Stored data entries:
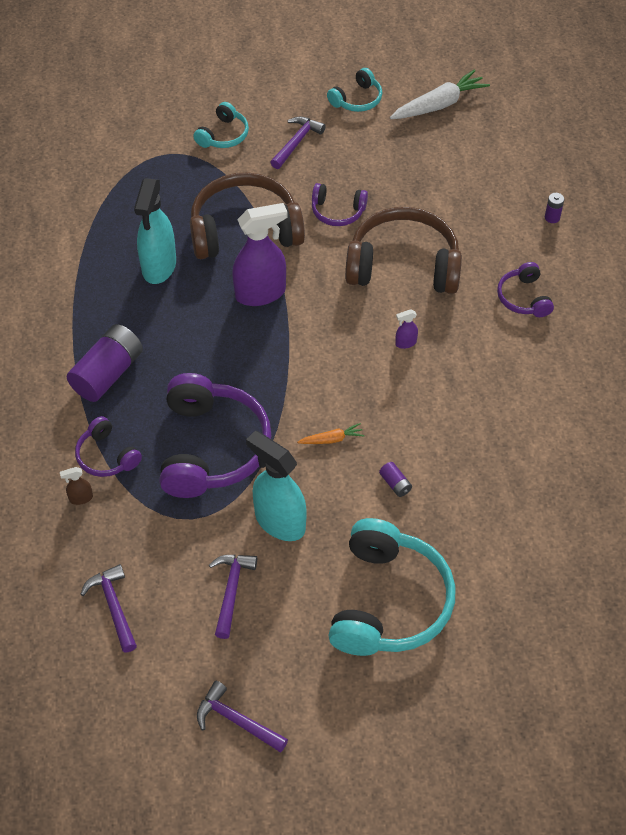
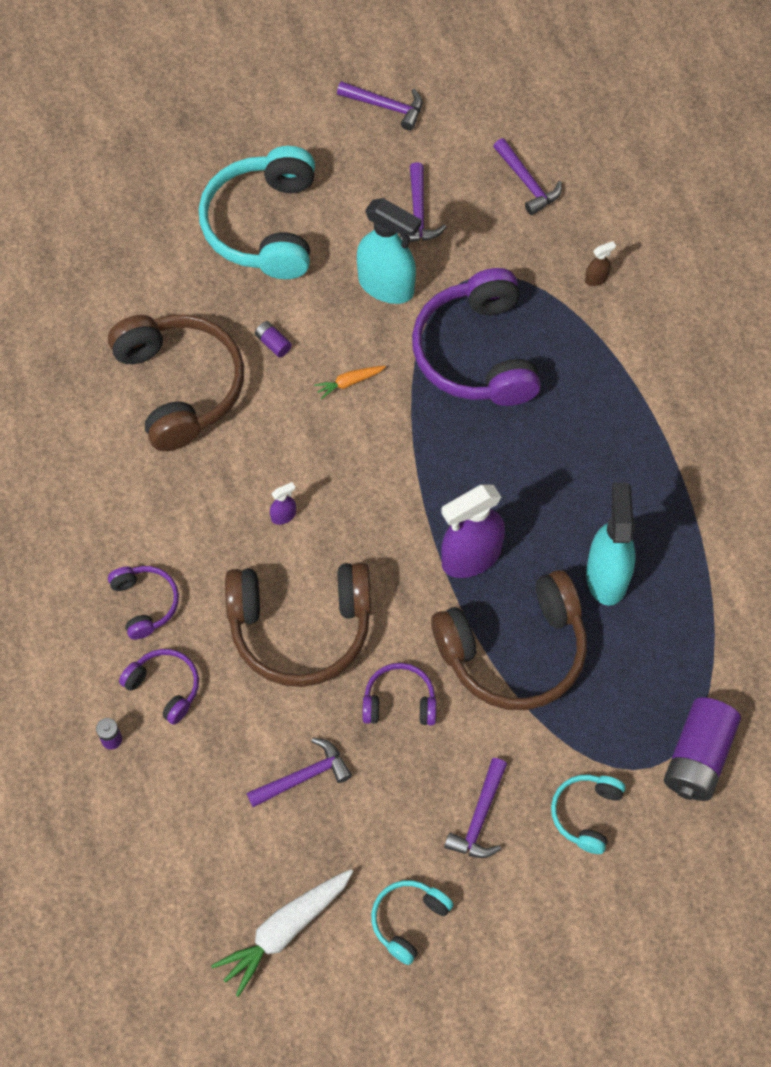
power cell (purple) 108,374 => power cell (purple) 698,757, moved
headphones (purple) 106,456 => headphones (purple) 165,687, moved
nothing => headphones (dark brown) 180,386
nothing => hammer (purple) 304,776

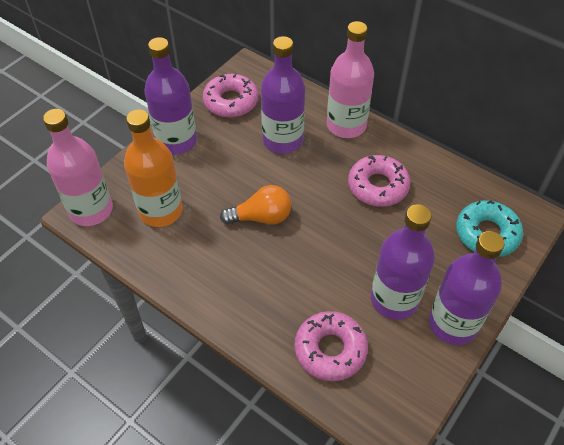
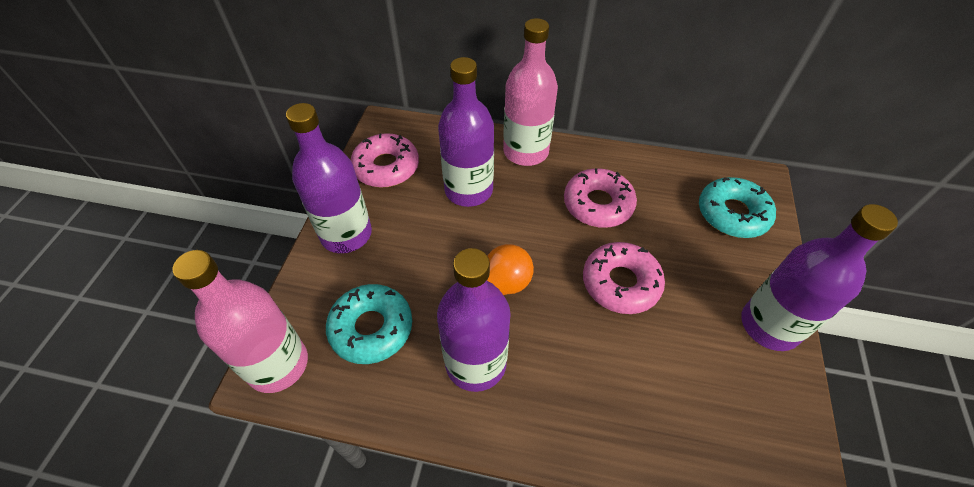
drink bottle (orange) 161,211 => glazed donut (aqua) 371,328
drink bottle (purple) 394,299 => drink bottle (purple) 475,363, moved
glazed donut (pink) 330,350 => glazed donut (pink) 620,283, moved

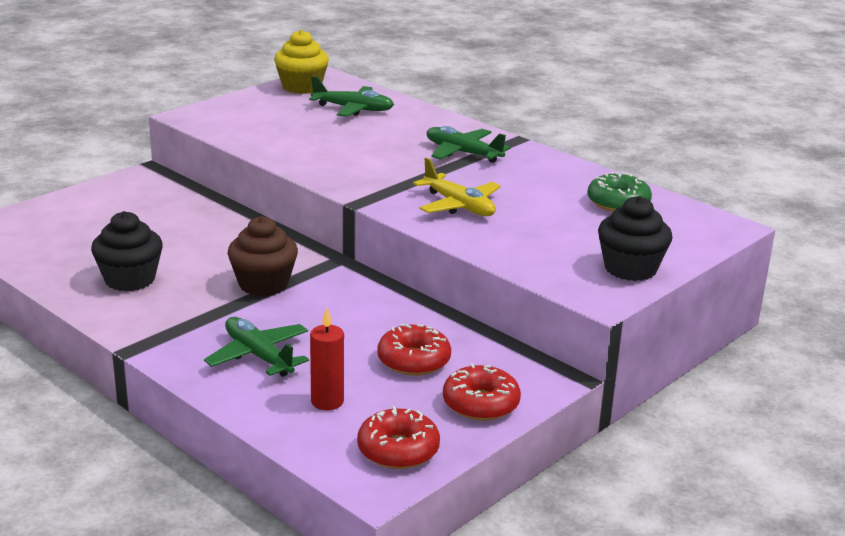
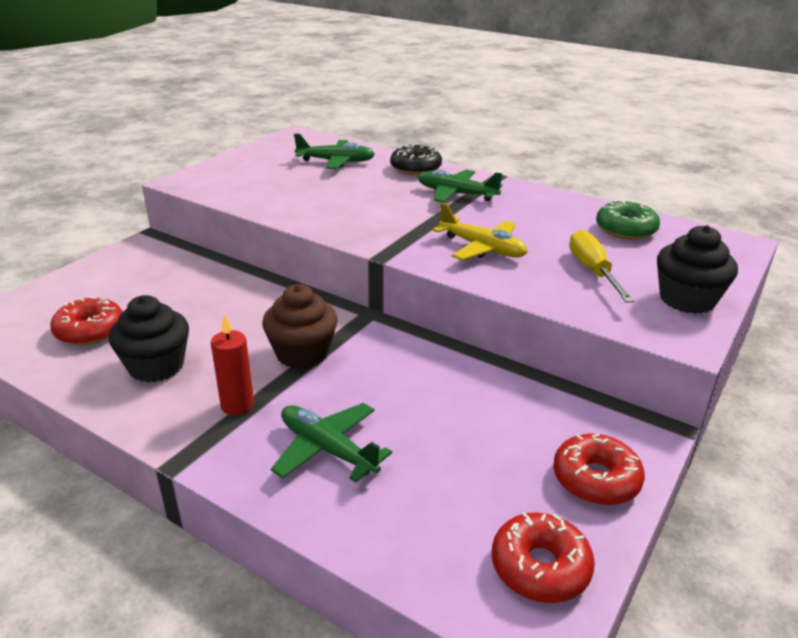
muffin (golden) 302,87 => nothing
candle (crimson) 327,401 => candle (crimson) 237,405, moved
glazed donut (crimson) 413,360 => glazed donut (crimson) 90,331, moved
nothing => glazed donut (ebony) 415,168
nothing => screwdriver (golden) 592,271

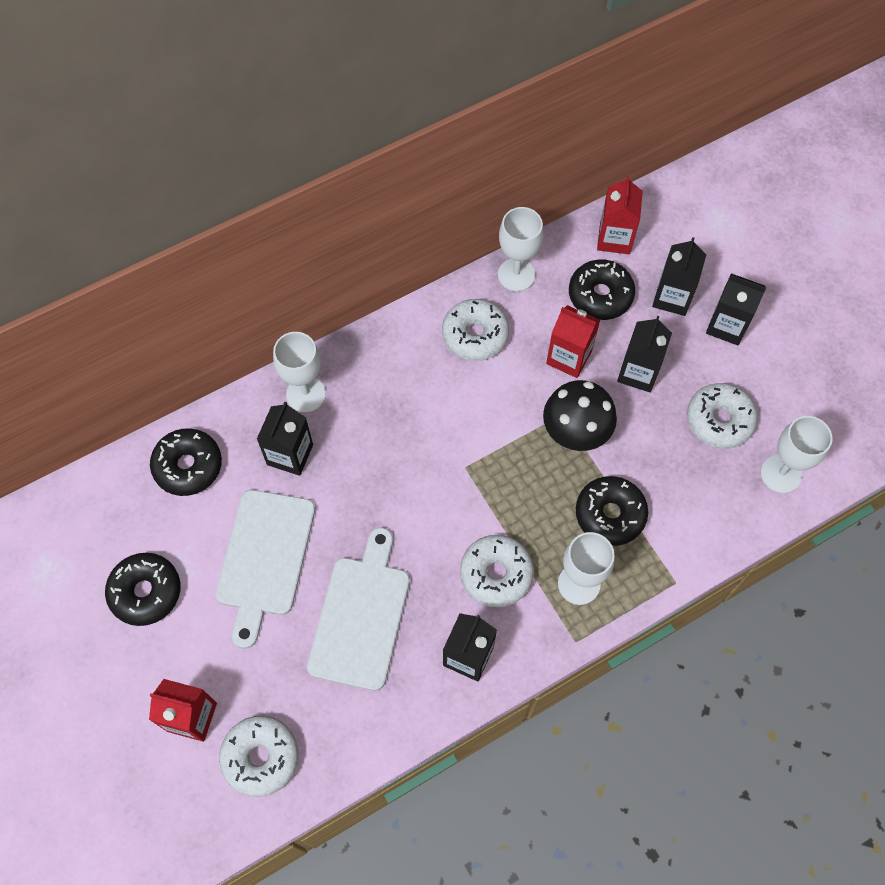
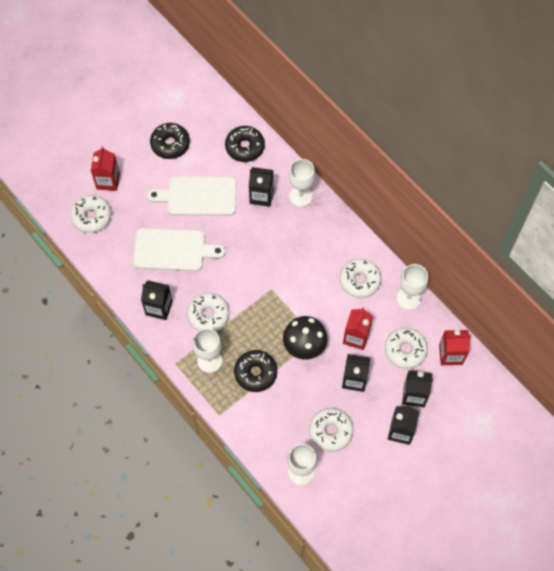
glazed donut (ebony) 600,295 => glazed donut (white) 405,350

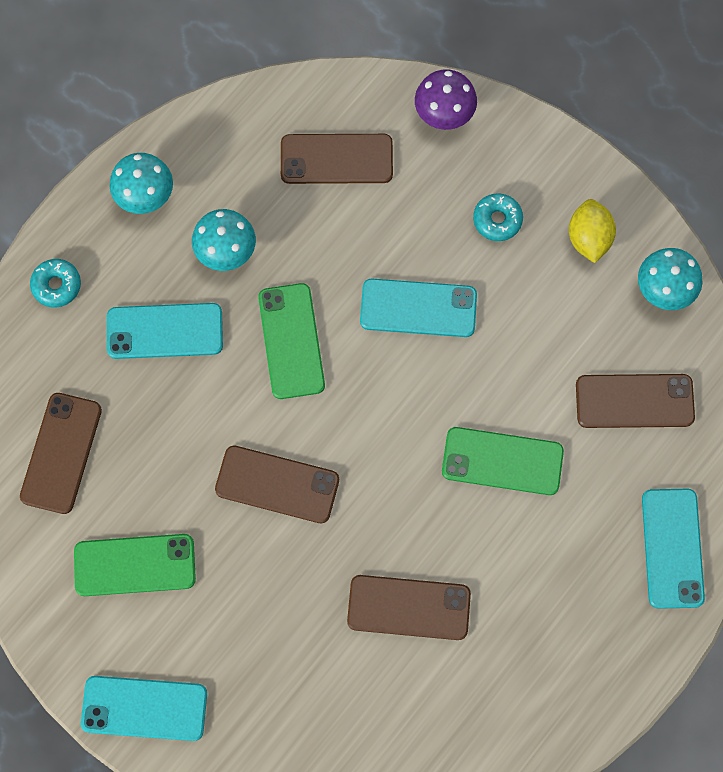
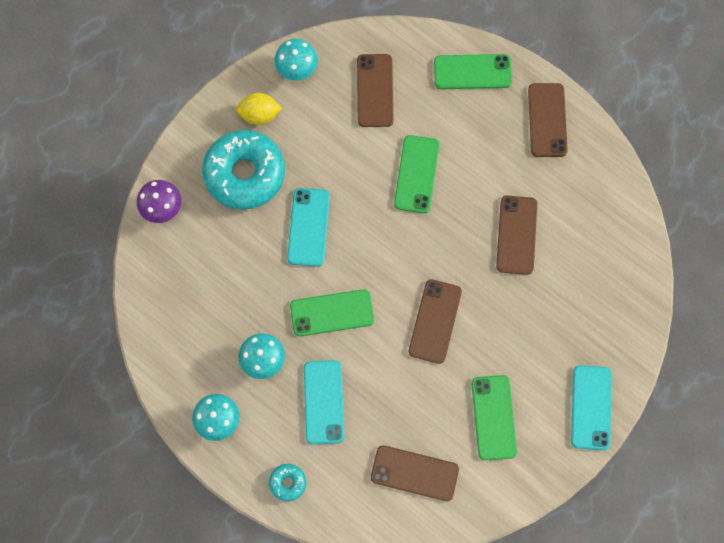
phone (dark brown) 336,159 => phone (dark brown) 547,120, moved
glazed donut (aqua) 497,220 => glazed donut (aqua) 245,174, x2.36
phone (aqua) 672,548 => phone (emerald) 472,72

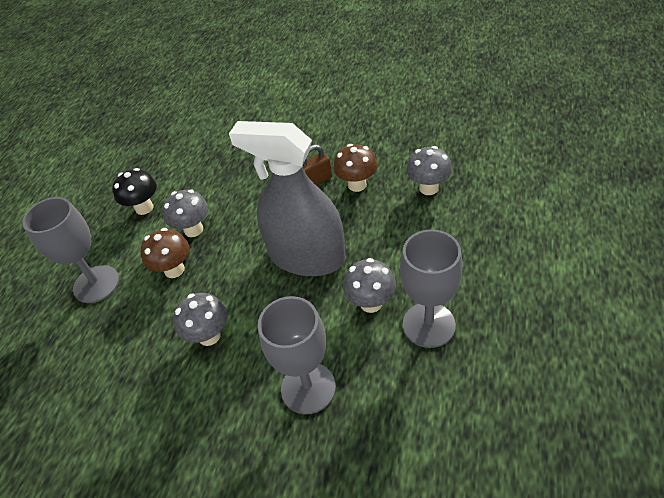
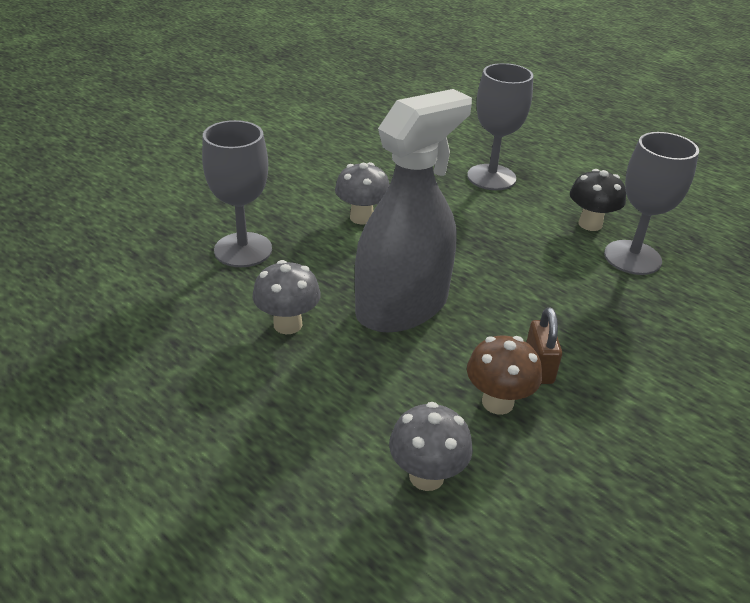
mushroom (ash-grey) 193,230 => nothing
mushroom (dark brown) 174,270 => nothing
goblet (ash-grey) 428,325 => goblet (ash-grey) 632,257, moved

## PROBLEM DESCRIPTION
In the entries above, find every line holding the word "nothing" and copy it out.

## SOLUTION TO THIS EXERCISE
nothing => headphones (dark brown) 180,386
nothing => hammer (purple) 304,776
muffin (golden) 302,87 => nothing
nothing => glazed donut (ebony) 415,168
nothing => screwdriver (golden) 592,271
mushroom (ash-grey) 193,230 => nothing
mushroom (dark brown) 174,270 => nothing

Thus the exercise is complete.